(Supplied records)

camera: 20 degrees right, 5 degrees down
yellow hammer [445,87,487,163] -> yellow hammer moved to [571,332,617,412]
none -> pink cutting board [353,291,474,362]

(End Supplied records)
(Supplied records)

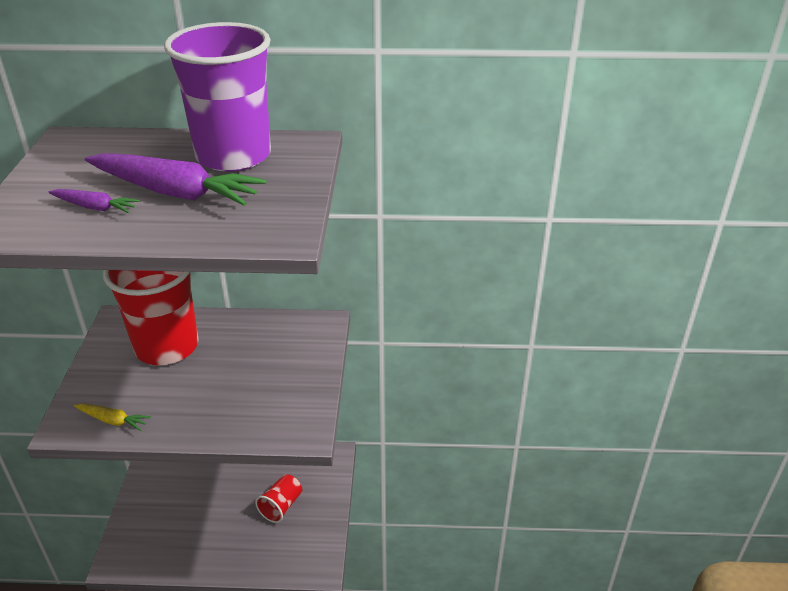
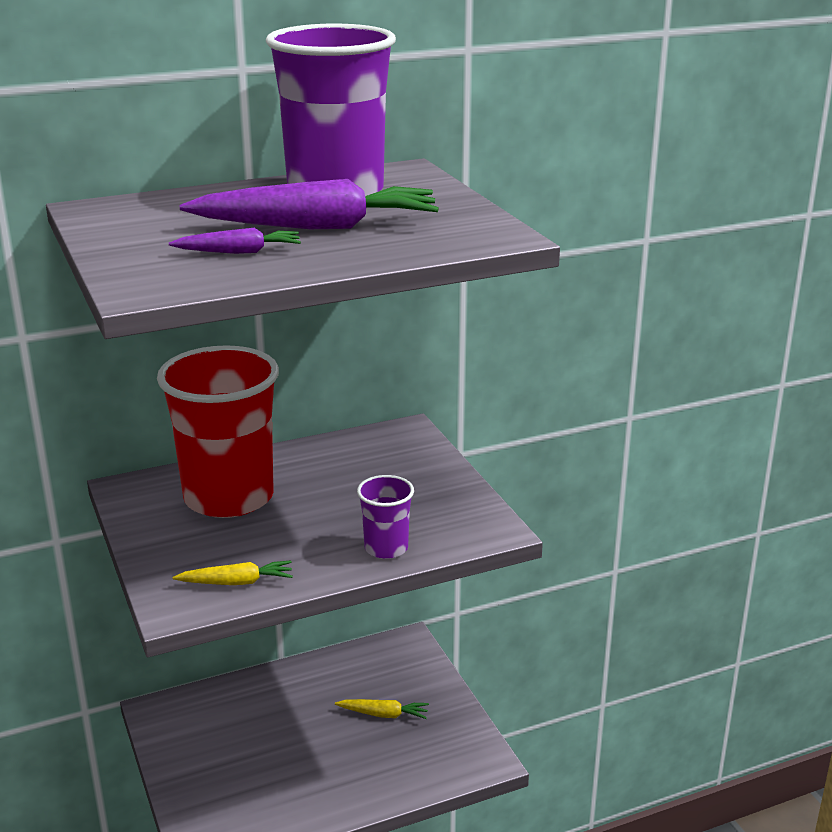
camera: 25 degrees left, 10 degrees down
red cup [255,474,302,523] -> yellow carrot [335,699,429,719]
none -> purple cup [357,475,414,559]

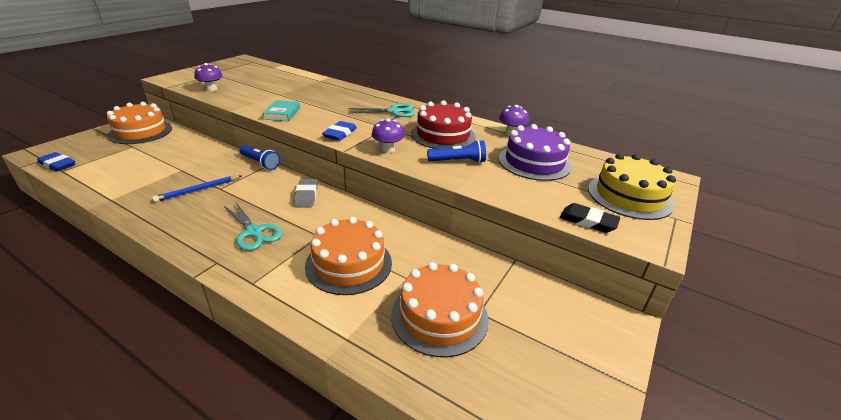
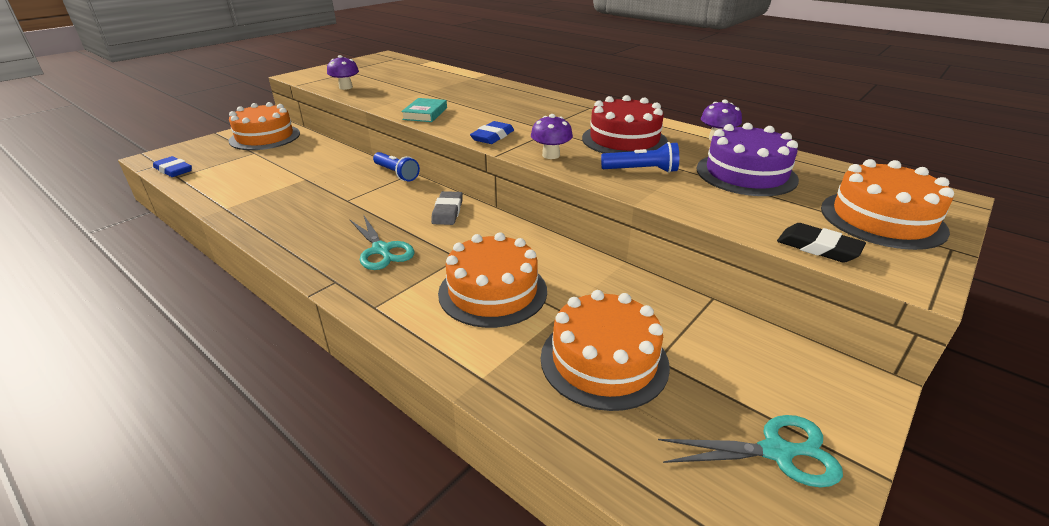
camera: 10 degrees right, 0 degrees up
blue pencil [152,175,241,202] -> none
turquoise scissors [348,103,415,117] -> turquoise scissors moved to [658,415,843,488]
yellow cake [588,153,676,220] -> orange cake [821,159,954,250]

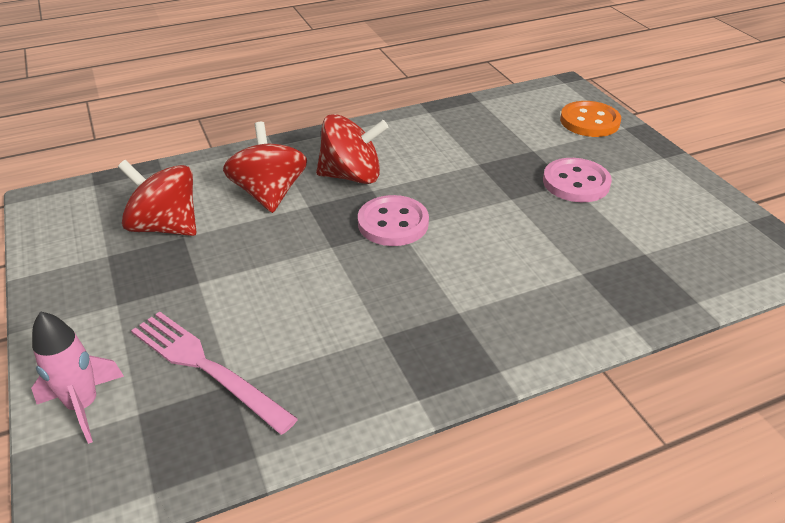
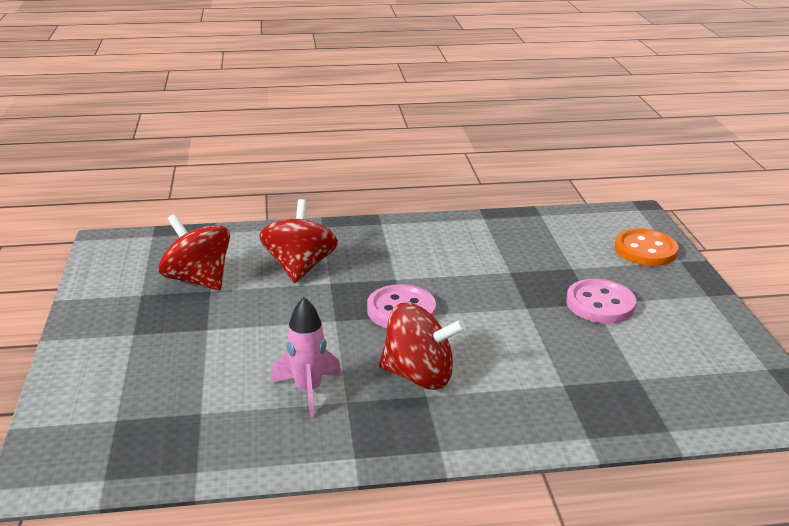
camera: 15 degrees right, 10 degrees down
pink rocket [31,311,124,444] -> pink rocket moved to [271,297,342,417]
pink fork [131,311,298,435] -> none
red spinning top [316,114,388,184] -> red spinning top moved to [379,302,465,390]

(End Supplied records)

» **What is needed**:
Reproduce the data above exactly, but only from the line containing "turquoise scissors [348,103,415,117]" through the line containing "red spinning top [316,114,388,184]"; skip the pictures.

» **Output for this task**:
turquoise scissors [348,103,415,117] -> turquoise scissors moved to [658,415,843,488]
yellow cake [588,153,676,220] -> orange cake [821,159,954,250]

camera: 15 degrees right, 10 degrees down
pink rocket [31,311,124,444] -> pink rocket moved to [271,297,342,417]
pink fork [131,311,298,435] -> none
red spinning top [316,114,388,184] -> red spinning top moved to [379,302,465,390]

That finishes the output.